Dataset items
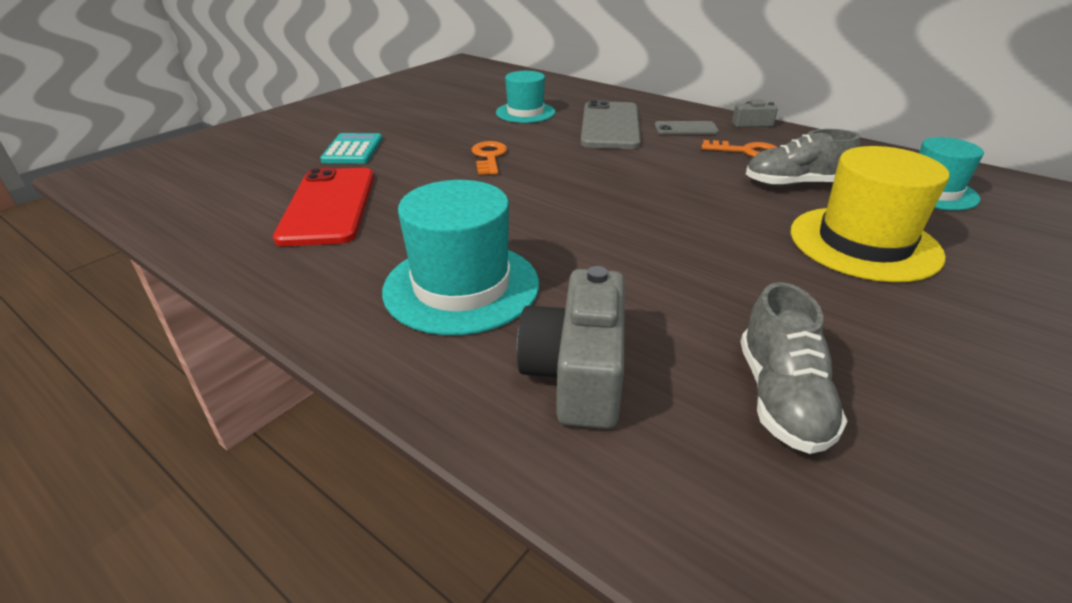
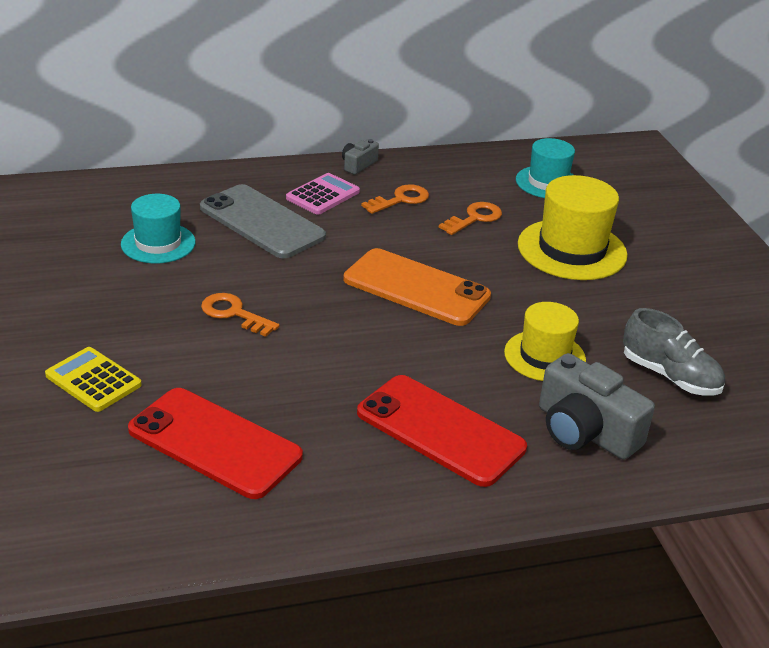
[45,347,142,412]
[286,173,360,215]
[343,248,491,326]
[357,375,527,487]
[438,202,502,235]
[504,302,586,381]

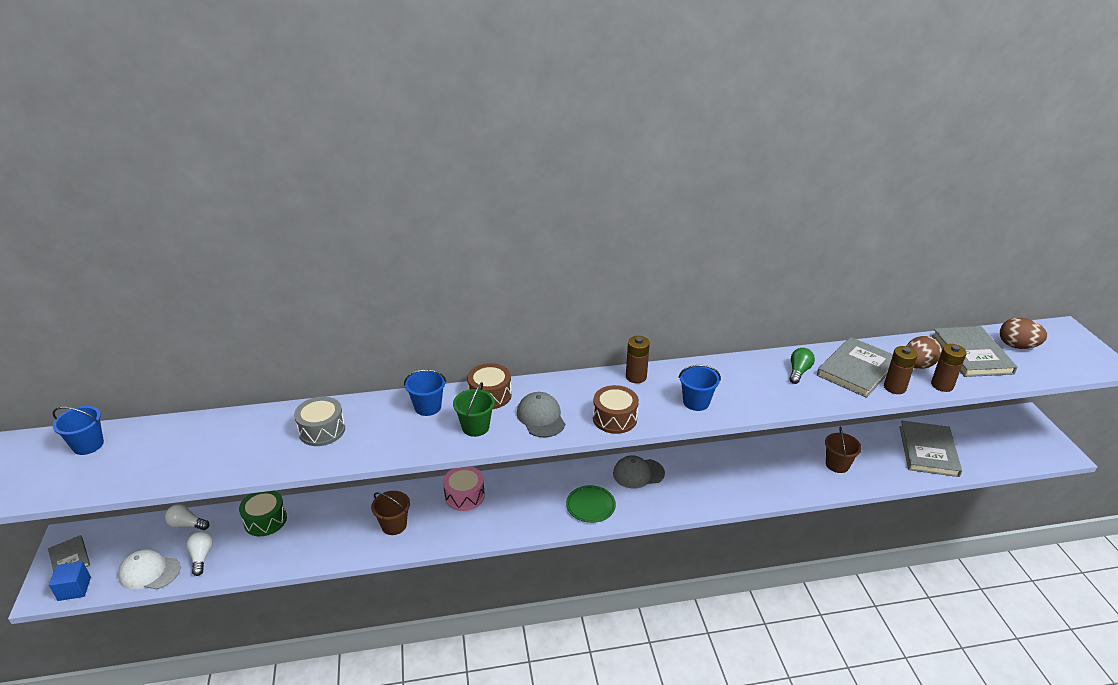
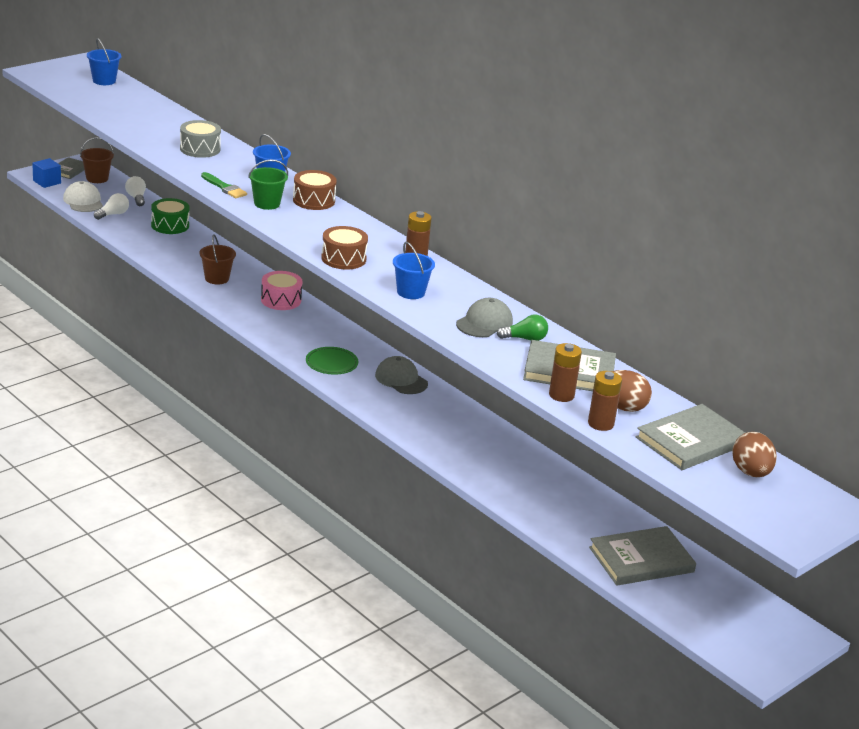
[80,137,114,183]
[201,172,247,198]
[456,298,513,337]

◆ Your task
All of the data must be set down exactly, with no pictures included.

◆ Answer section
[45,347,142,412]
[286,173,360,215]
[343,248,491,326]
[357,375,527,487]
[438,202,502,235]
[504,302,586,381]

[80,137,114,183]
[201,172,247,198]
[456,298,513,337]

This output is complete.